**Exercise:** Your job is to copy every record exactly.

**Available data:**
+++

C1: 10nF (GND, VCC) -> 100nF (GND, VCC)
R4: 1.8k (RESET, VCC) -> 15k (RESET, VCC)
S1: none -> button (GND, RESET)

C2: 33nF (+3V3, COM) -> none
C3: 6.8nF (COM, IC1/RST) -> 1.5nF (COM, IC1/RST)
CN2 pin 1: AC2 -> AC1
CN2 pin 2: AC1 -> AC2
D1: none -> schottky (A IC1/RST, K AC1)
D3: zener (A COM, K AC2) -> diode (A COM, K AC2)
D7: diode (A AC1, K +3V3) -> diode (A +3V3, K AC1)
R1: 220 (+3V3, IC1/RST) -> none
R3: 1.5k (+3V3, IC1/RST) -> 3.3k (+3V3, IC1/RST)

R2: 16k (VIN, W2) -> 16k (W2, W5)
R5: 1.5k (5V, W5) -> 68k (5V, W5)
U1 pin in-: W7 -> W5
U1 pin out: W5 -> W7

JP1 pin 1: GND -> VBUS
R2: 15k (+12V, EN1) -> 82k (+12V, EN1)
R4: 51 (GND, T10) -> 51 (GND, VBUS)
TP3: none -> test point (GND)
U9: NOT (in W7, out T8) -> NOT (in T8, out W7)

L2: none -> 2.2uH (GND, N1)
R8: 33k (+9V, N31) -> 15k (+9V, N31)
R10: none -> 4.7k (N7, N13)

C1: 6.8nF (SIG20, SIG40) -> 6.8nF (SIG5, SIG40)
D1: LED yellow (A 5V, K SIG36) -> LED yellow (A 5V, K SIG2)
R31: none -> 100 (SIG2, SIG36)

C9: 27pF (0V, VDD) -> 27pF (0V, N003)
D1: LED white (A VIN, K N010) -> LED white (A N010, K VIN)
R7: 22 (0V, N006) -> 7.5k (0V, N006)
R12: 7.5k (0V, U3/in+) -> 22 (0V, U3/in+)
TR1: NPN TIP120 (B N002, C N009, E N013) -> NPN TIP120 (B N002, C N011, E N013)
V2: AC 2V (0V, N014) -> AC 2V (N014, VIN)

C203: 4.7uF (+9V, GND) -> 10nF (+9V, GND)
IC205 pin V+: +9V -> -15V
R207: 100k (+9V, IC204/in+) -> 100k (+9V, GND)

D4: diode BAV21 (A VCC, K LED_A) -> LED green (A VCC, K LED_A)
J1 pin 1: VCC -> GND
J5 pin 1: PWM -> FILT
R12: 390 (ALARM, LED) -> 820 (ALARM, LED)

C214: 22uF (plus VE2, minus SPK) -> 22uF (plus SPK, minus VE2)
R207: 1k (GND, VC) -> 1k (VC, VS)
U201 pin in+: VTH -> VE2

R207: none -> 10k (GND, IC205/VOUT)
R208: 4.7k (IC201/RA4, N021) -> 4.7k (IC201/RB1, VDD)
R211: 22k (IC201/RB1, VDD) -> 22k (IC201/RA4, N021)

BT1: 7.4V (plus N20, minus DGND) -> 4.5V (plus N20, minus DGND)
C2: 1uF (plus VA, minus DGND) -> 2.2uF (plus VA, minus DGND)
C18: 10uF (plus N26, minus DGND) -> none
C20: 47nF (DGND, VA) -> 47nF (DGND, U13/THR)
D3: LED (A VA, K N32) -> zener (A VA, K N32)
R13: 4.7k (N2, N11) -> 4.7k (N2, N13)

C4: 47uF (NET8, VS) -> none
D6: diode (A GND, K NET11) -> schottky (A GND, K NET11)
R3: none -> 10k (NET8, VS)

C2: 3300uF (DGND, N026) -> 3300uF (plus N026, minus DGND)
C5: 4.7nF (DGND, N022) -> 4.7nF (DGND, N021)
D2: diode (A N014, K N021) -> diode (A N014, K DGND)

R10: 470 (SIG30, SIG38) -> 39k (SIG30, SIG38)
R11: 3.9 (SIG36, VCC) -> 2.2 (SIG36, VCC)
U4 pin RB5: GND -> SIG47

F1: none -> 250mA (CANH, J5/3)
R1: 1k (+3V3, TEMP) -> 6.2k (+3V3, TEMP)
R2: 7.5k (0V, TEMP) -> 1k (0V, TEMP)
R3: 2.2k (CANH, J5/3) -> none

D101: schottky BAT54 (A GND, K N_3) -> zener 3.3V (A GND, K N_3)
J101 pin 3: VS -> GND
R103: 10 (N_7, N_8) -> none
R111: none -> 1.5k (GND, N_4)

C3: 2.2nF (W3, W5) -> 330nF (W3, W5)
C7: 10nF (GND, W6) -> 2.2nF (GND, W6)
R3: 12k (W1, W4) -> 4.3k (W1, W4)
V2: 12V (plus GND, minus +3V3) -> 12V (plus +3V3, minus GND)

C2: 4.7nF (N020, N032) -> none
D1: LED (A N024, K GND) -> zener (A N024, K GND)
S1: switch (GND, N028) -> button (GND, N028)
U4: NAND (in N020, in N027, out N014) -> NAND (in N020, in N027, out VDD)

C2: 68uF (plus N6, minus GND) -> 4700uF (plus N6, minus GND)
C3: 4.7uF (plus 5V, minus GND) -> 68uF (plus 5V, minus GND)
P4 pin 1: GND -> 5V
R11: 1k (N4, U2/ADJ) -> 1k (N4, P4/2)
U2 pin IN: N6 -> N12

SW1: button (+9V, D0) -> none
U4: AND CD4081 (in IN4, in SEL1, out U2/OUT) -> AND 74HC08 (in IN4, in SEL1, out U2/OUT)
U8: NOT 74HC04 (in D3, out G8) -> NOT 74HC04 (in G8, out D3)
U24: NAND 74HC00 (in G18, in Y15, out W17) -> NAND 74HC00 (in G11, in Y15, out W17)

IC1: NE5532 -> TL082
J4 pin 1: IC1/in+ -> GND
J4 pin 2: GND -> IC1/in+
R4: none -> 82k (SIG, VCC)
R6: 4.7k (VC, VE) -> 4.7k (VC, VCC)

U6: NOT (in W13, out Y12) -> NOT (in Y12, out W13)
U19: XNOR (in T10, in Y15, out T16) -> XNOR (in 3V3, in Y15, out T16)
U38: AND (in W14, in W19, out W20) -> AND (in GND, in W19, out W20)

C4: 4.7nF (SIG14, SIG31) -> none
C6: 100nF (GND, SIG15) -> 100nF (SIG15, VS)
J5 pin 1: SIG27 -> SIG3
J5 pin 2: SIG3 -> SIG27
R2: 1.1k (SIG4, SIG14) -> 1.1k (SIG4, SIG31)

+++

**Worked solution:**
C1: 10nF (GND, VCC) -> 100nF (GND, VCC)
R4: 1.8k (RESET, VCC) -> 15k (RESET, VCC)
S1: none -> button (GND, RESET)

C2: 33nF (+3V3, COM) -> none
C3: 6.8nF (COM, IC1/RST) -> 1.5nF (COM, IC1/RST)
CN2 pin 1: AC2 -> AC1
CN2 pin 2: AC1 -> AC2
D1: none -> schottky (A IC1/RST, K AC1)
D3: zener (A COM, K AC2) -> diode (A COM, K AC2)
D7: diode (A AC1, K +3V3) -> diode (A +3V3, K AC1)
R1: 220 (+3V3, IC1/RST) -> none
R3: 1.5k (+3V3, IC1/RST) -> 3.3k (+3V3, IC1/RST)

R2: 16k (VIN, W2) -> 16k (W2, W5)
R5: 1.5k (5V, W5) -> 68k (5V, W5)
U1 pin in-: W7 -> W5
U1 pin out: W5 -> W7

JP1 pin 1: GND -> VBUS
R2: 15k (+12V, EN1) -> 82k (+12V, EN1)
R4: 51 (GND, T10) -> 51 (GND, VBUS)
TP3: none -> test point (GND)
U9: NOT (in W7, out T8) -> NOT (in T8, out W7)

L2: none -> 2.2uH (GND, N1)
R8: 33k (+9V, N31) -> 15k (+9V, N31)
R10: none -> 4.7k (N7, N13)

C1: 6.8nF (SIG20, SIG40) -> 6.8nF (SIG5, SIG40)
D1: LED yellow (A 5V, K SIG36) -> LED yellow (A 5V, K SIG2)
R31: none -> 100 (SIG2, SIG36)

C9: 27pF (0V, VDD) -> 27pF (0V, N003)
D1: LED white (A VIN, K N010) -> LED white (A N010, K VIN)
R7: 22 (0V, N006) -> 7.5k (0V, N006)
R12: 7.5k (0V, U3/in+) -> 22 (0V, U3/in+)
TR1: NPN TIP120 (B N002, C N009, E N013) -> NPN TIP120 (B N002, C N011, E N013)
V2: AC 2V (0V, N014) -> AC 2V (N014, VIN)

C203: 4.7uF (+9V, GND) -> 10nF (+9V, GND)
IC205 pin V+: +9V -> -15V
R207: 100k (+9V, IC204/in+) -> 100k (+9V, GND)

D4: diode BAV21 (A VCC, K LED_A) -> LED green (A VCC, K LED_A)
J1 pin 1: VCC -> GND
J5 pin 1: PWM -> FILT
R12: 390 (ALARM, LED) -> 820 (ALARM, LED)

C214: 22uF (plus VE2, minus SPK) -> 22uF (plus SPK, minus VE2)
R207: 1k (GND, VC) -> 1k (VC, VS)
U201 pin in+: VTH -> VE2

R207: none -> 10k (GND, IC205/VOUT)
R208: 4.7k (IC201/RA4, N021) -> 4.7k (IC201/RB1, VDD)
R211: 22k (IC201/RB1, VDD) -> 22k (IC201/RA4, N021)

BT1: 7.4V (plus N20, minus DGND) -> 4.5V (plus N20, minus DGND)
C2: 1uF (plus VA, minus DGND) -> 2.2uF (plus VA, minus DGND)
C18: 10uF (plus N26, minus DGND) -> none
C20: 47nF (DGND, VA) -> 47nF (DGND, U13/THR)
D3: LED (A VA, K N32) -> zener (A VA, K N32)
R13: 4.7k (N2, N11) -> 4.7k (N2, N13)

C4: 47uF (NET8, VS) -> none
D6: diode (A GND, K NET11) -> schottky (A GND, K NET11)
R3: none -> 10k (NET8, VS)

C2: 3300uF (DGND, N026) -> 3300uF (plus N026, minus DGND)
C5: 4.7nF (DGND, N022) -> 4.7nF (DGND, N021)
D2: diode (A N014, K N021) -> diode (A N014, K DGND)

R10: 470 (SIG30, SIG38) -> 39k (SIG30, SIG38)
R11: 3.9 (SIG36, VCC) -> 2.2 (SIG36, VCC)
U4 pin RB5: GND -> SIG47

F1: none -> 250mA (CANH, J5/3)
R1: 1k (+3V3, TEMP) -> 6.2k (+3V3, TEMP)
R2: 7.5k (0V, TEMP) -> 1k (0V, TEMP)
R3: 2.2k (CANH, J5/3) -> none

D101: schottky BAT54 (A GND, K N_3) -> zener 3.3V (A GND, K N_3)
J101 pin 3: VS -> GND
R103: 10 (N_7, N_8) -> none
R111: none -> 1.5k (GND, N_4)

C3: 2.2nF (W3, W5) -> 330nF (W3, W5)
C7: 10nF (GND, W6) -> 2.2nF (GND, W6)
R3: 12k (W1, W4) -> 4.3k (W1, W4)
V2: 12V (plus GND, minus +3V3) -> 12V (plus +3V3, minus GND)

C2: 4.7nF (N020, N032) -> none
D1: LED (A N024, K GND) -> zener (A N024, K GND)
S1: switch (GND, N028) -> button (GND, N028)
U4: NAND (in N020, in N027, out N014) -> NAND (in N020, in N027, out VDD)

C2: 68uF (plus N6, minus GND) -> 4700uF (plus N6, minus GND)
C3: 4.7uF (plus 5V, minus GND) -> 68uF (plus 5V, minus GND)
P4 pin 1: GND -> 5V
R11: 1k (N4, U2/ADJ) -> 1k (N4, P4/2)
U2 pin IN: N6 -> N12

SW1: button (+9V, D0) -> none
U4: AND CD4081 (in IN4, in SEL1, out U2/OUT) -> AND 74HC08 (in IN4, in SEL1, out U2/OUT)
U8: NOT 74HC04 (in D3, out G8) -> NOT 74HC04 (in G8, out D3)
U24: NAND 74HC00 (in G18, in Y15, out W17) -> NAND 74HC00 (in G11, in Y15, out W17)

IC1: NE5532 -> TL082
J4 pin 1: IC1/in+ -> GND
J4 pin 2: GND -> IC1/in+
R4: none -> 82k (SIG, VCC)
R6: 4.7k (VC, VE) -> 4.7k (VC, VCC)

U6: NOT (in W13, out Y12) -> NOT (in Y12, out W13)
U19: XNOR (in T10, in Y15, out T16) -> XNOR (in 3V3, in Y15, out T16)
U38: AND (in W14, in W19, out W20) -> AND (in GND, in W19, out W20)

C4: 4.7nF (SIG14, SIG31) -> none
C6: 100nF (GND, SIG15) -> 100nF (SIG15, VS)
J5 pin 1: SIG27 -> SIG3
J5 pin 2: SIG3 -> SIG27
R2: 1.1k (SIG4, SIG14) -> 1.1k (SIG4, SIG31)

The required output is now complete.